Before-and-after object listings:
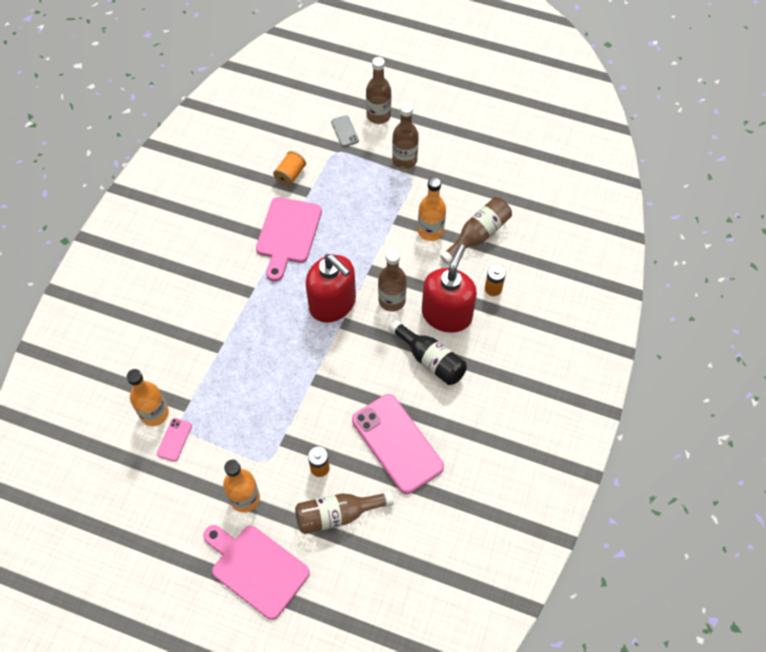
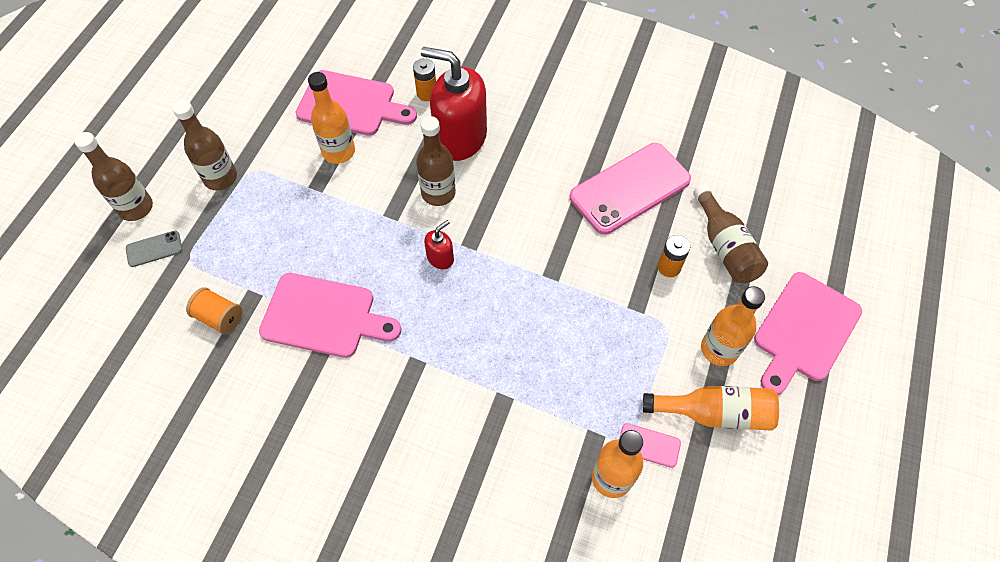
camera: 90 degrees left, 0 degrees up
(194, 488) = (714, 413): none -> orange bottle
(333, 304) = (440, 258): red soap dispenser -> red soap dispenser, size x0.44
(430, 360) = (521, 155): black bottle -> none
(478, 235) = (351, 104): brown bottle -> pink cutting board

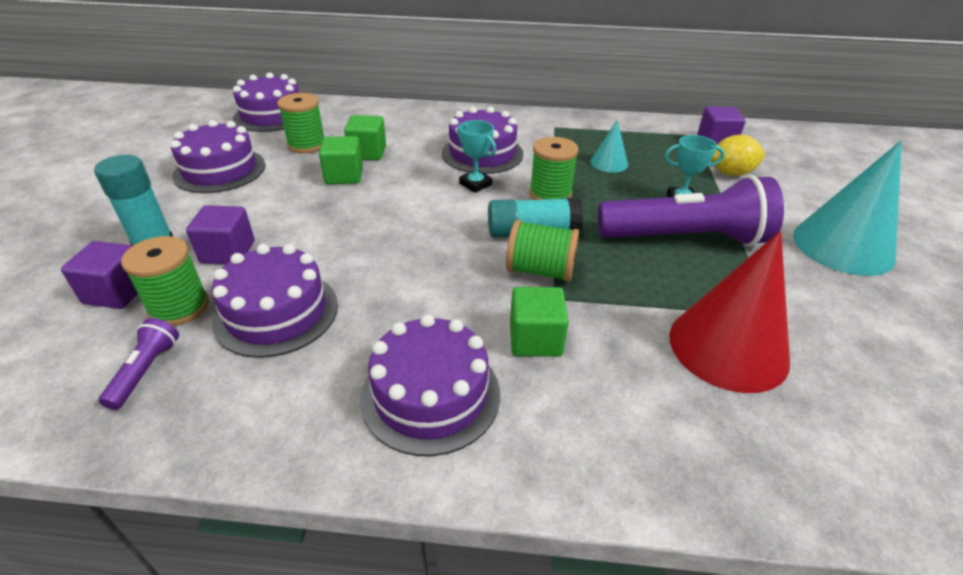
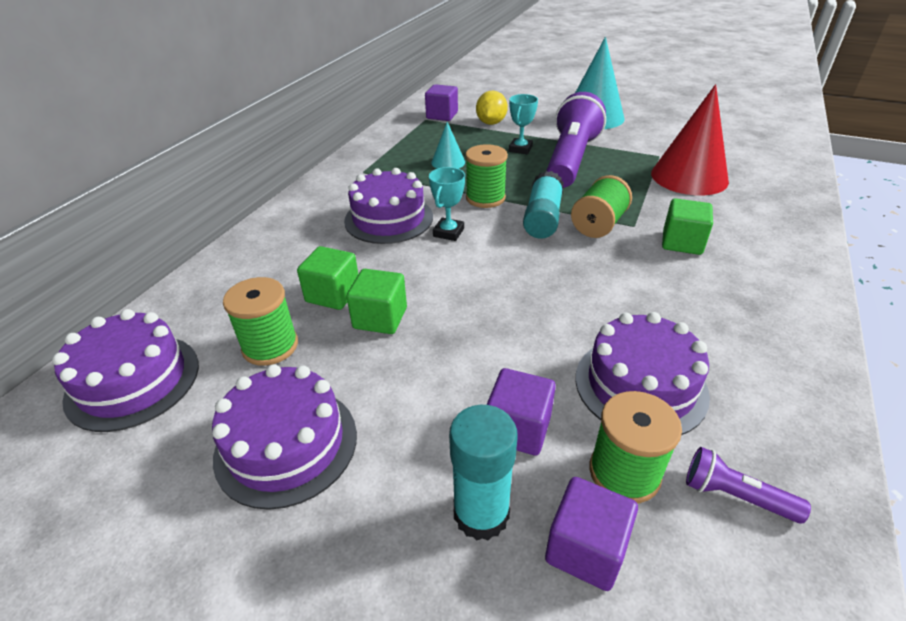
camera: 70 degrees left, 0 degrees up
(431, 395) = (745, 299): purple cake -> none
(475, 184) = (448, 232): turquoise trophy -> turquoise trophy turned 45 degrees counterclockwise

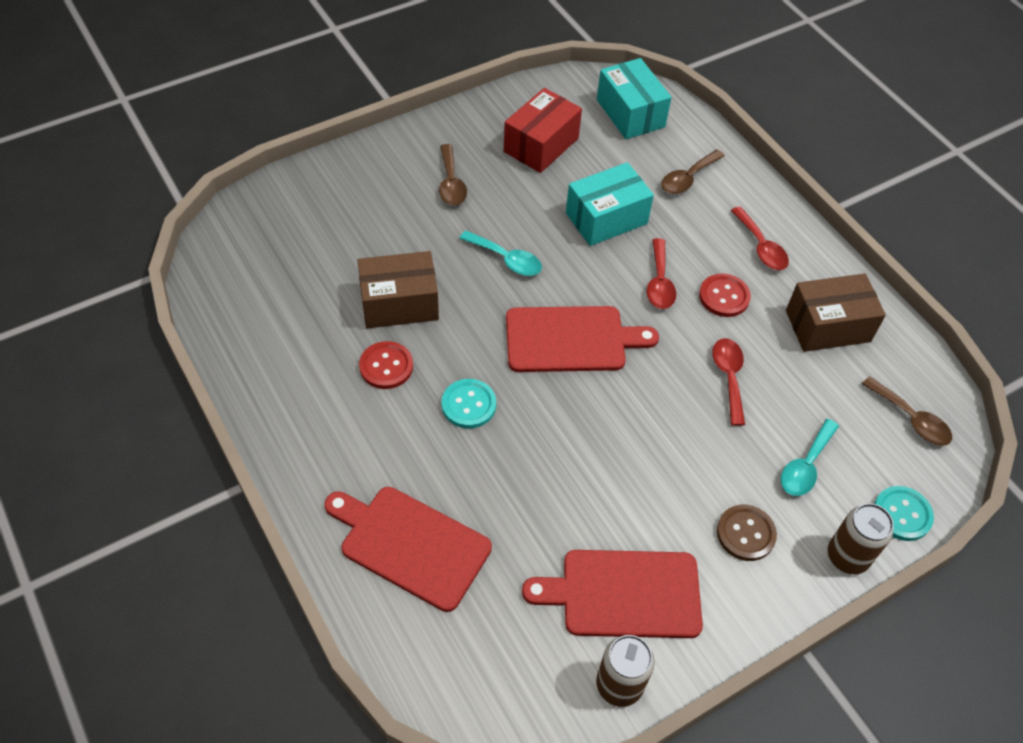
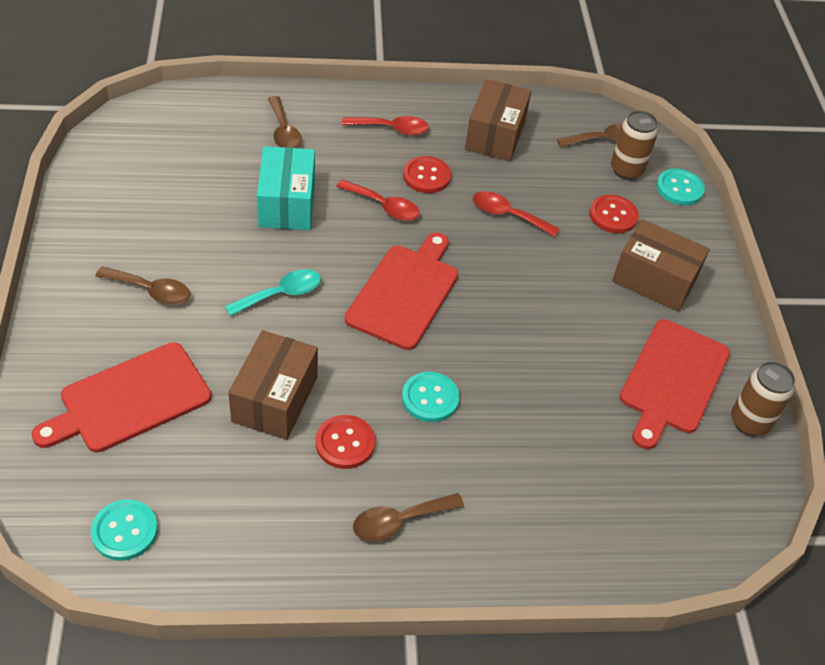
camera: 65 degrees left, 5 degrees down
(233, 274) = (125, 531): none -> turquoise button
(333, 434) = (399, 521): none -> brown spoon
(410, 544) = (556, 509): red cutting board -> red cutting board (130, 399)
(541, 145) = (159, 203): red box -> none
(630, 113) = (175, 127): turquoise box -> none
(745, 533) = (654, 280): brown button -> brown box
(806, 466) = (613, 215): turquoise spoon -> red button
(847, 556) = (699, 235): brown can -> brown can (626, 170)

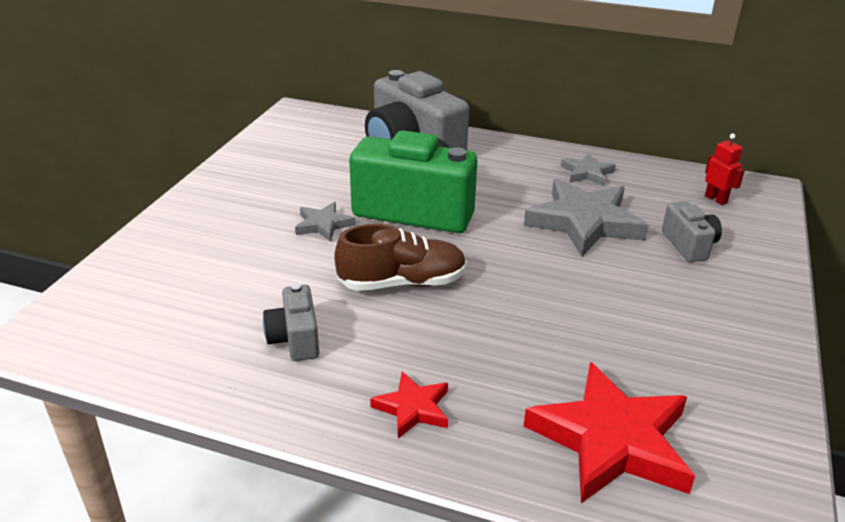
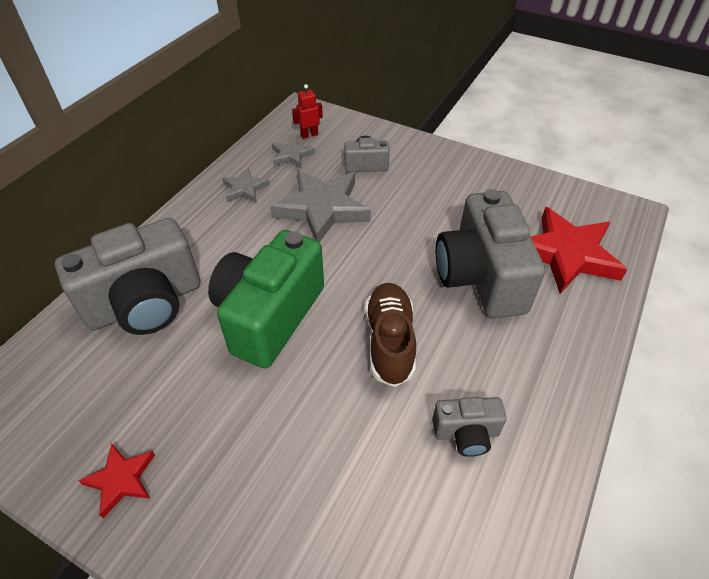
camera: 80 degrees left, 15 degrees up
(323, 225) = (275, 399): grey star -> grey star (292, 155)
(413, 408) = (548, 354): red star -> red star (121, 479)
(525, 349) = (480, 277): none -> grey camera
...
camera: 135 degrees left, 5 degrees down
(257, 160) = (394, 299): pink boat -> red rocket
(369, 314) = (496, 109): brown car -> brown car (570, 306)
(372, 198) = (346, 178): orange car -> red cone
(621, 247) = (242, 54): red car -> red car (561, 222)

» Task directions: With the pictures omitted, restate word for word the lines above from the line that has "camera: 90 degrees left, 0 degrees up" up to and including the line that has "(233, 274) = (125, 531): none", and no other lines.

» Output for this task:
camera: 90 degrees left, 0 degrees up
(194, 488) = (714, 413): none -> orange bottle
(333, 304) = (440, 258): red soap dispenser -> red soap dispenser, size x0.44
(430, 360) = (521, 155): black bottle -> none
(478, 235) = (351, 104): brown bottle -> pink cutting board

camera: 70 degrees left, 0 degrees up
(431, 395) = (745, 299): purple cake -> none
(475, 184) = (448, 232): turquoise trophy -> turquoise trophy turned 45 degrees counterclockwise

camera: 65 degrees left, 5 degrees down
(233, 274) = (125, 531): none -> turquoise button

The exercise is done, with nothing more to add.